State the number of lines with "appeared" in the listing, leaving out everything else.

▶ SUPPLIED RECORDS
== Segment start ==

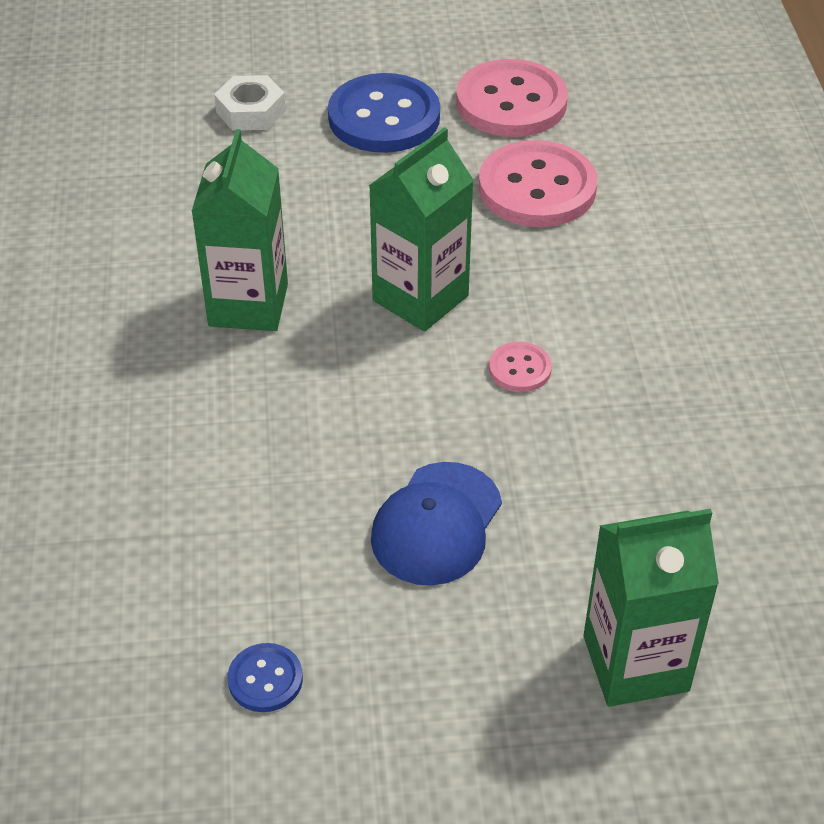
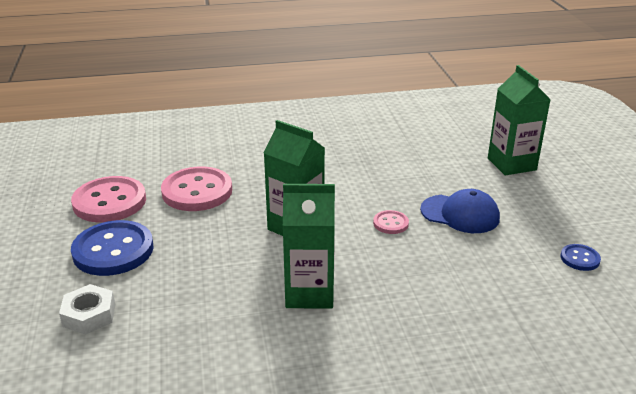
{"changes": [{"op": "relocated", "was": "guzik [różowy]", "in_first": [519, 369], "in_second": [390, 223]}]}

== Segment end ==
== Segment start ==

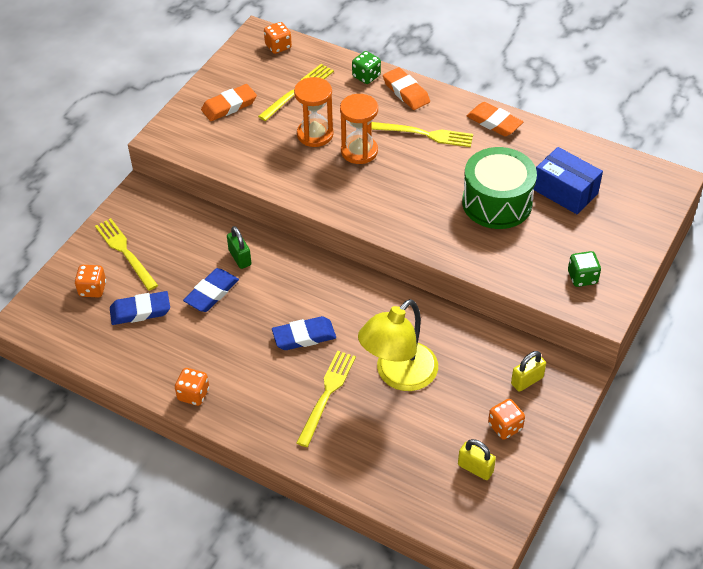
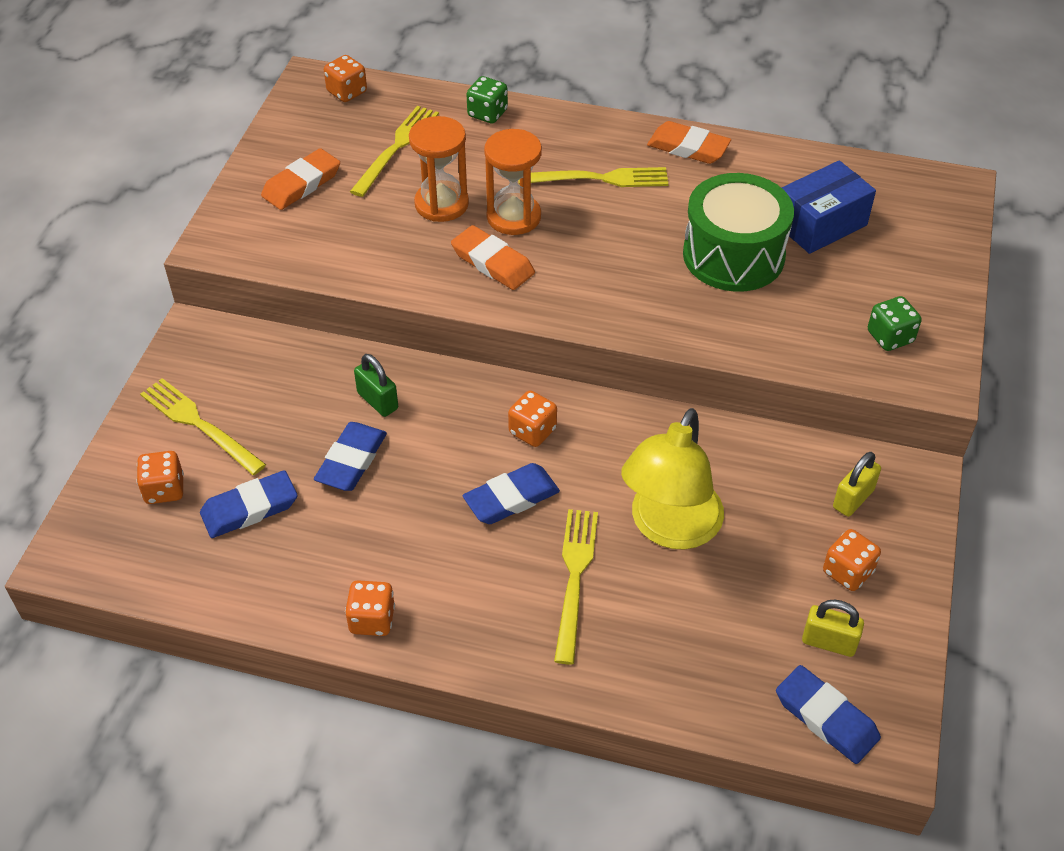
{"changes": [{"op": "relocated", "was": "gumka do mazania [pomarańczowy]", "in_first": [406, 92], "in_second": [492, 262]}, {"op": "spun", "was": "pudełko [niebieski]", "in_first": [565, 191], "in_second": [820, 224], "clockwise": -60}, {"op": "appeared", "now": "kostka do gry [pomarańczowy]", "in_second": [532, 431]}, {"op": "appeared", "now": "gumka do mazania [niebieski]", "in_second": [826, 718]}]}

== Segment end ==
== Segment start ==

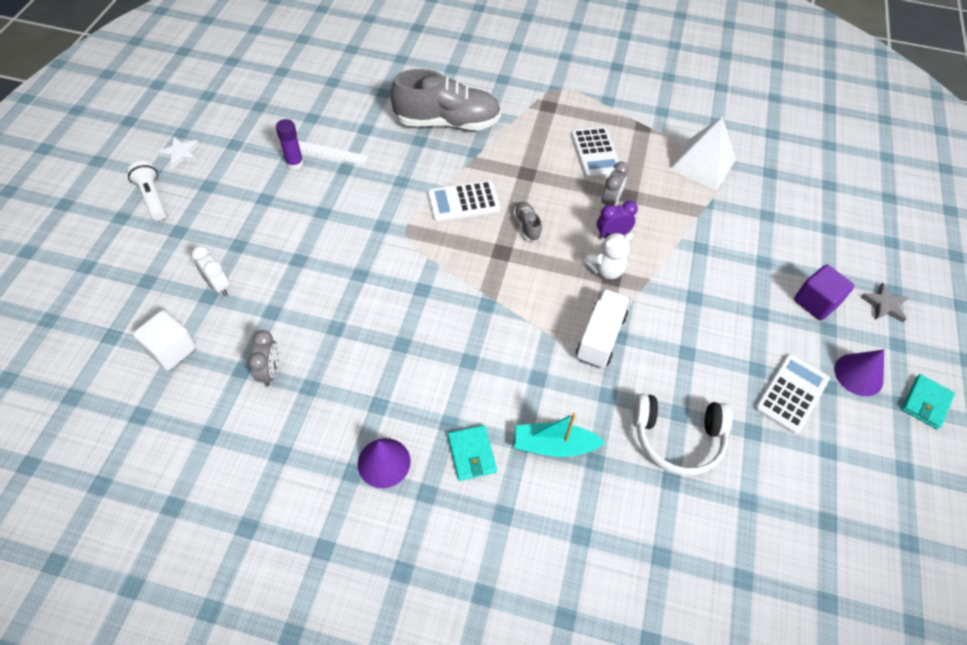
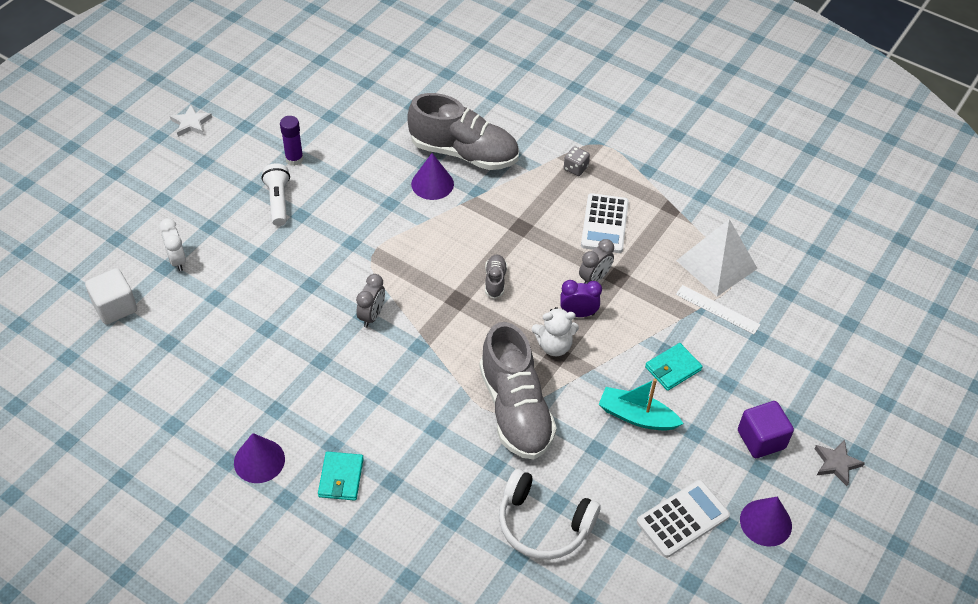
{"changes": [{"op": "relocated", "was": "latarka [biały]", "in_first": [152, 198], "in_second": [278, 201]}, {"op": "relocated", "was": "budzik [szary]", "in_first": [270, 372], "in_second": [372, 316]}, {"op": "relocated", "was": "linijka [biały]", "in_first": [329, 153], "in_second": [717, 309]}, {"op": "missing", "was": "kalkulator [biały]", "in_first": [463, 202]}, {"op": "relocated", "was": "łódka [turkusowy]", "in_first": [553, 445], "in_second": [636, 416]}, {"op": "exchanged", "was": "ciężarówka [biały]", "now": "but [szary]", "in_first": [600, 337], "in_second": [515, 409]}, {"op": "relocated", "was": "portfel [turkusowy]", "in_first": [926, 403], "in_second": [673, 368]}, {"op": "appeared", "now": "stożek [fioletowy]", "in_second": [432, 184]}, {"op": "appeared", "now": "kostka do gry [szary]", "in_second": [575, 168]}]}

== Segment end ==

▶ ANSWER TO THE PROBLEM
2